## ABOUT THIS EXERCISE
Write every record below out exactly; no images.

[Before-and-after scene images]

=== Begin Enclosure ===

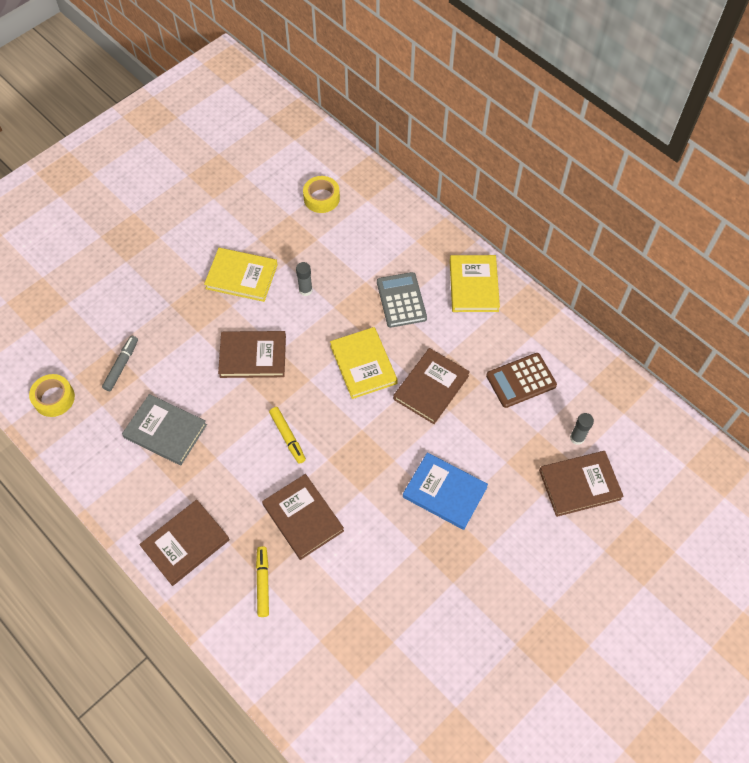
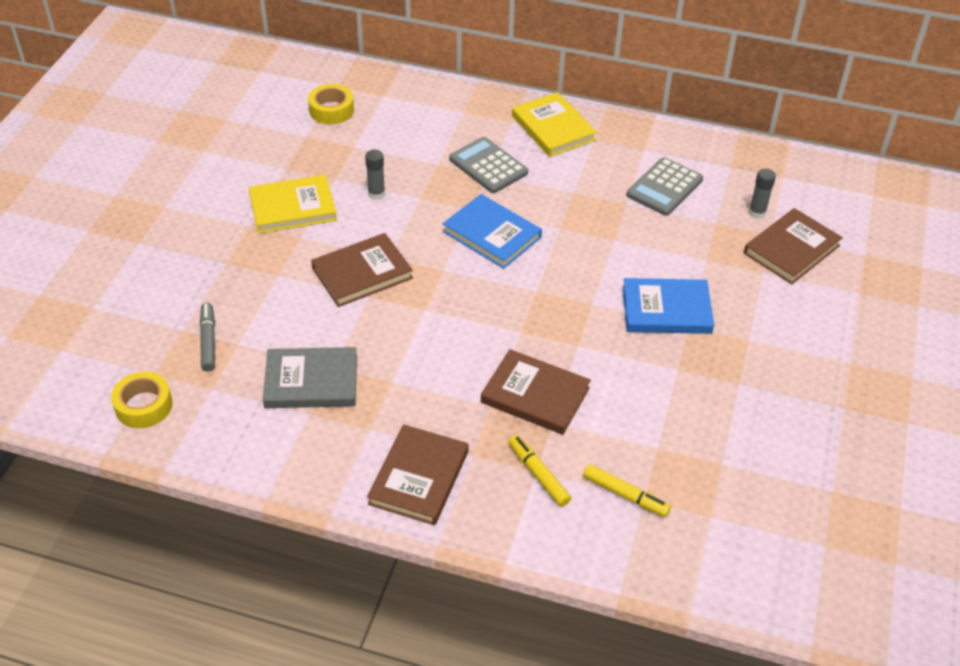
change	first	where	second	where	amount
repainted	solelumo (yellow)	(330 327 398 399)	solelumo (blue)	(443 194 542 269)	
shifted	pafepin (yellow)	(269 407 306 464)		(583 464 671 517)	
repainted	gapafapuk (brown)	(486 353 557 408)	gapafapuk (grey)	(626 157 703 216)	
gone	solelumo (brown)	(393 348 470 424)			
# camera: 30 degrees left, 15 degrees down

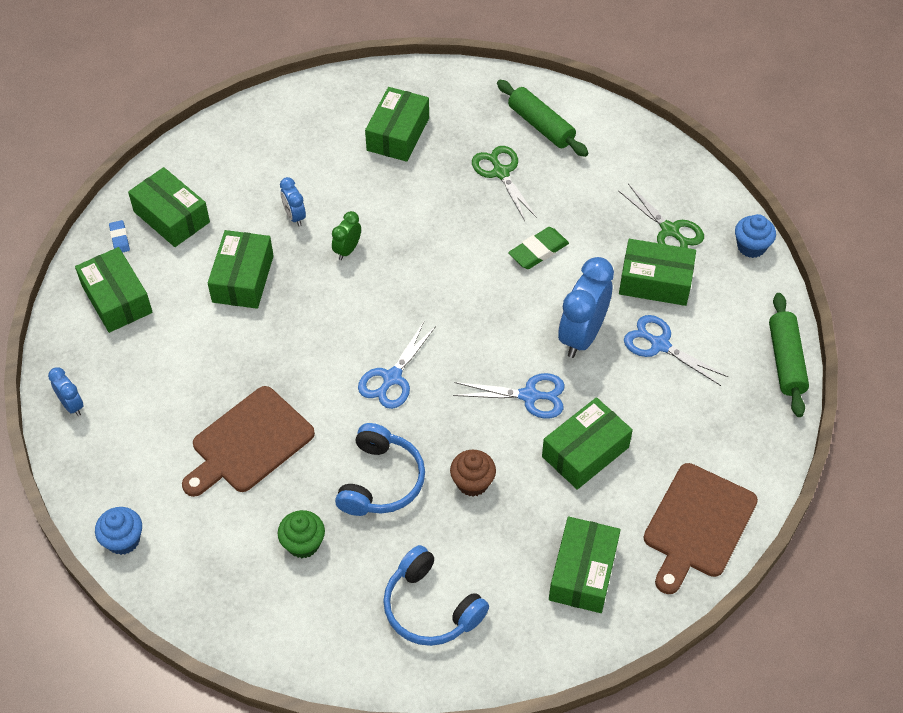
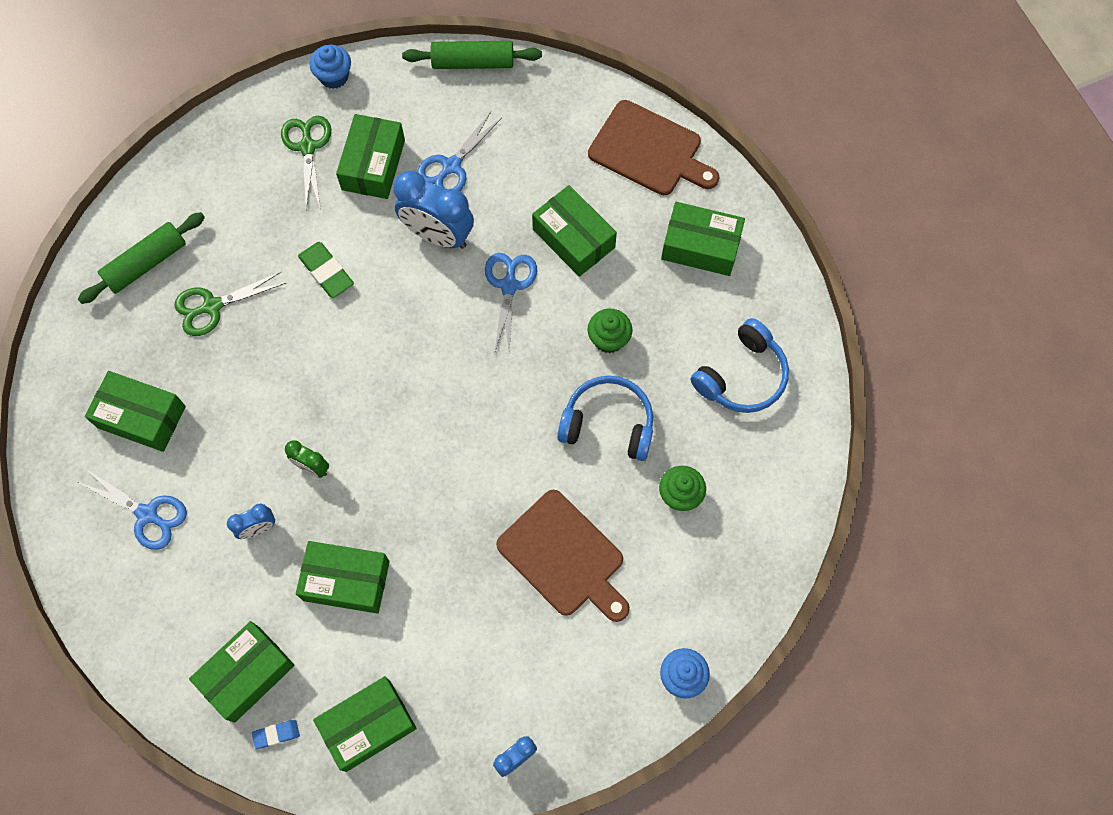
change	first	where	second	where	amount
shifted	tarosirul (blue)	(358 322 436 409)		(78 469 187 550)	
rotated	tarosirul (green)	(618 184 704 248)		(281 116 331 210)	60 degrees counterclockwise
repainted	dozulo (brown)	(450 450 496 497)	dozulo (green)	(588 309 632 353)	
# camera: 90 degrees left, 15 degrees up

=== End Enclosure ===

## TASK OUTPUT
change	first	where	second	where	amount
repainted	solelumo (yellow)	(330 327 398 399)	solelumo (blue)	(443 194 542 269)	
shifted	pafepin (yellow)	(269 407 306 464)		(583 464 671 517)	
repainted	gapafapuk (brown)	(486 353 557 408)	gapafapuk (grey)	(626 157 703 216)	
gone	solelumo (brown)	(393 348 470 424)			
# camera: 30 degrees left, 15 degrees down

change	first	where	second	where	amount
shifted	tarosirul (blue)	(358 322 436 409)		(78 469 187 550)	
rotated	tarosirul (green)	(618 184 704 248)		(281 116 331 210)	60 degrees counterclockwise
repainted	dozulo (brown)	(450 450 496 497)	dozulo (green)	(588 309 632 353)	
# camera: 90 degrees left, 15 degrees up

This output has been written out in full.